TASK ITEM: For every line that contains the string "none", pull that line out of the material below.

AVAILABLE DATA:
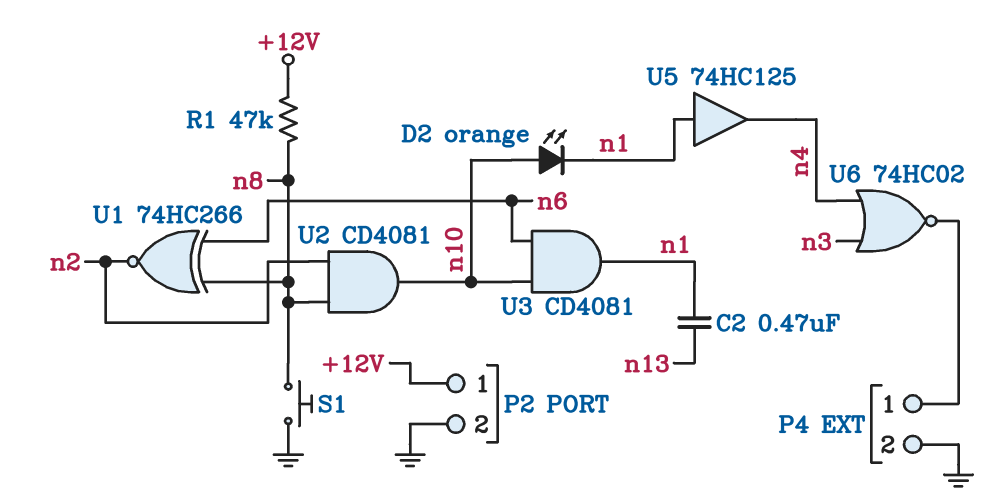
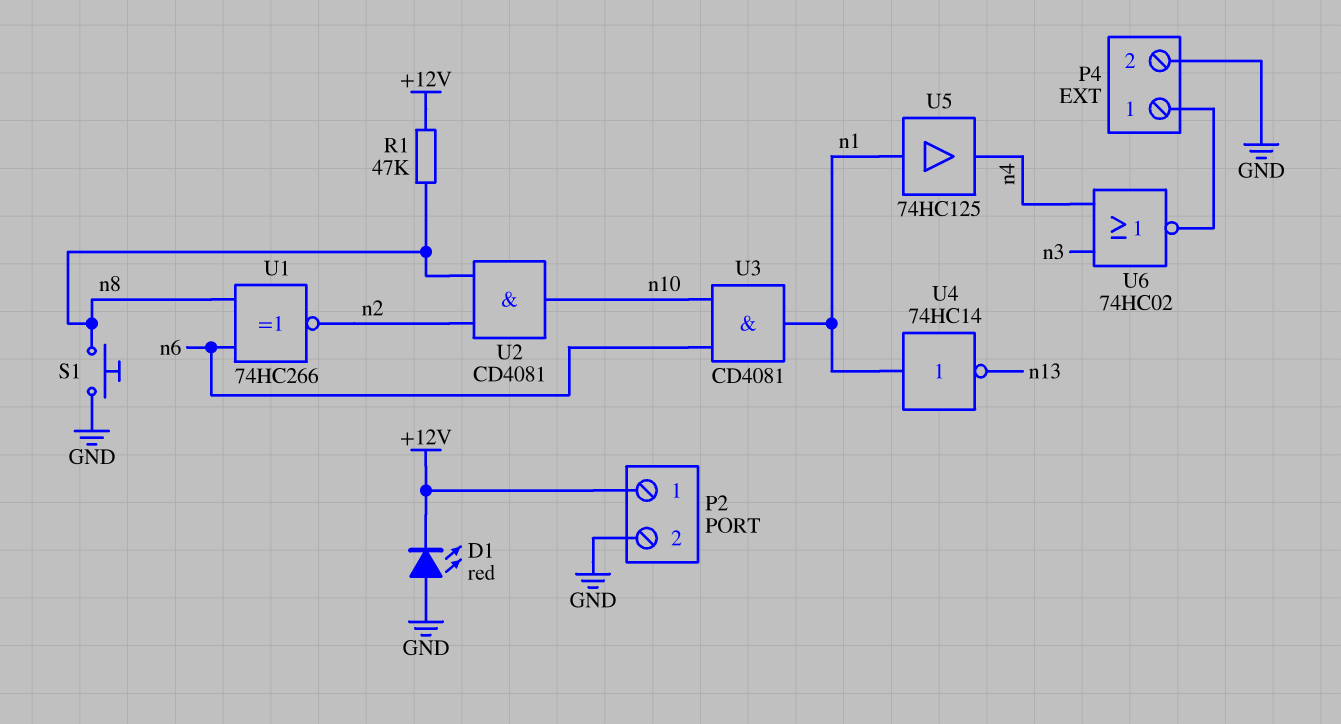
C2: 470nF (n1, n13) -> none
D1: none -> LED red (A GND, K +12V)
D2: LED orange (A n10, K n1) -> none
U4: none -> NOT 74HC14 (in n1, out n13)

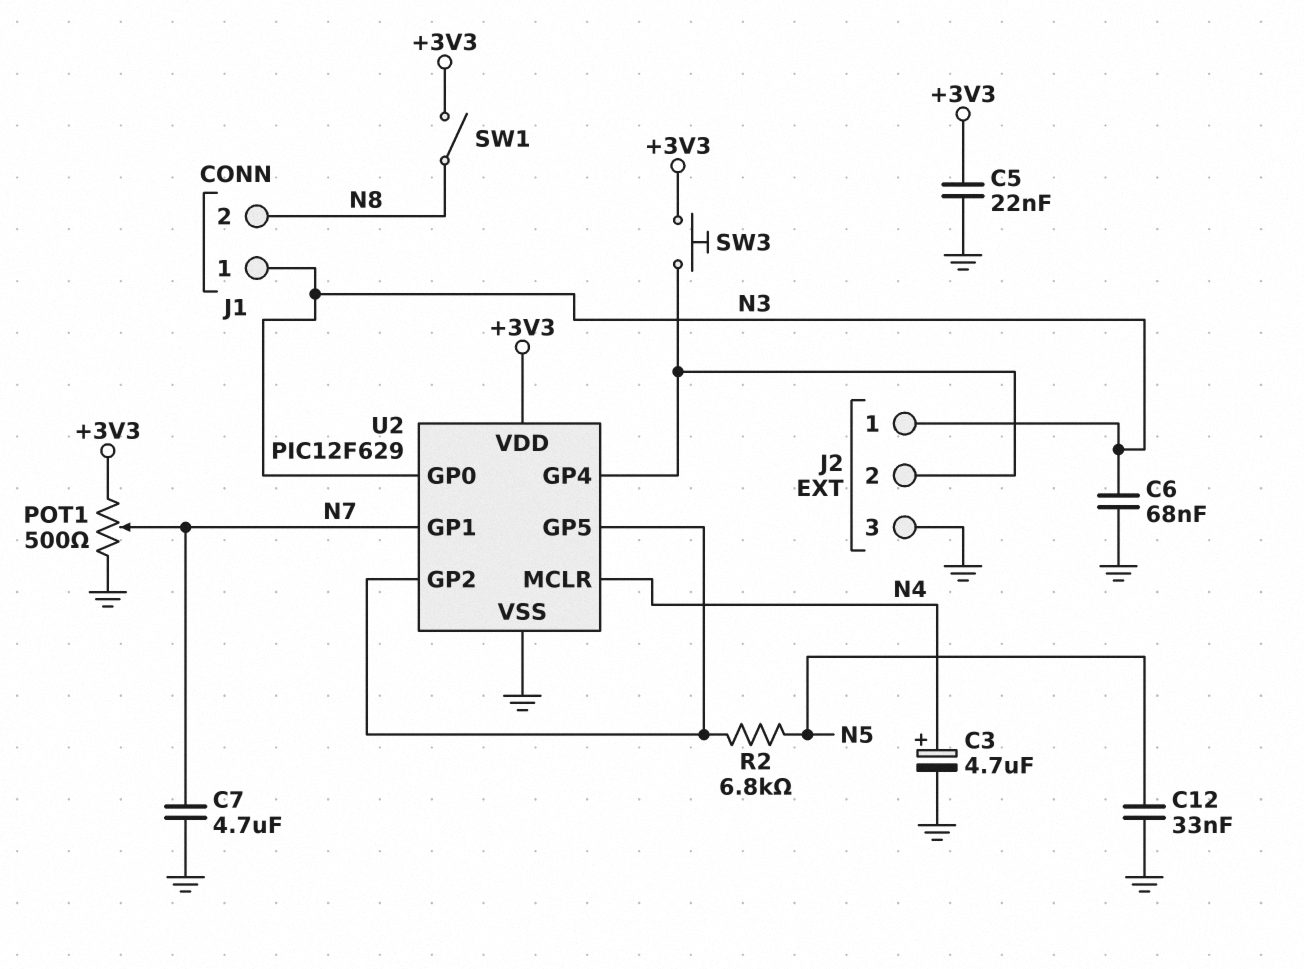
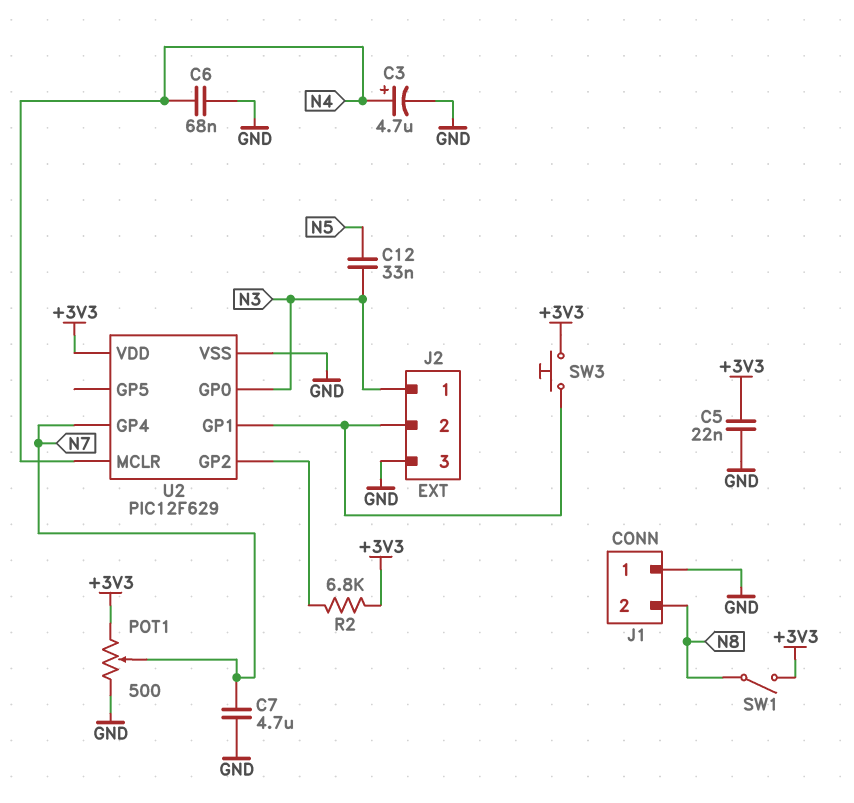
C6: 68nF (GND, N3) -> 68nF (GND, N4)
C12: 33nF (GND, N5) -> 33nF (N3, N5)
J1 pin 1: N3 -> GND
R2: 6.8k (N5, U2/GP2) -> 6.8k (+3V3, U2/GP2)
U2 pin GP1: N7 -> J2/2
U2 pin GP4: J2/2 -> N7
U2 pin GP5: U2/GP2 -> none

ANSWER TO THIS TASK:
C2: 470nF (n1, n13) -> none
D1: none -> LED red (A GND, K +12V)
D2: LED orange (A n10, K n1) -> none
U4: none -> NOT 74HC14 (in n1, out n13)
U2 pin GP5: U2/GP2 -> none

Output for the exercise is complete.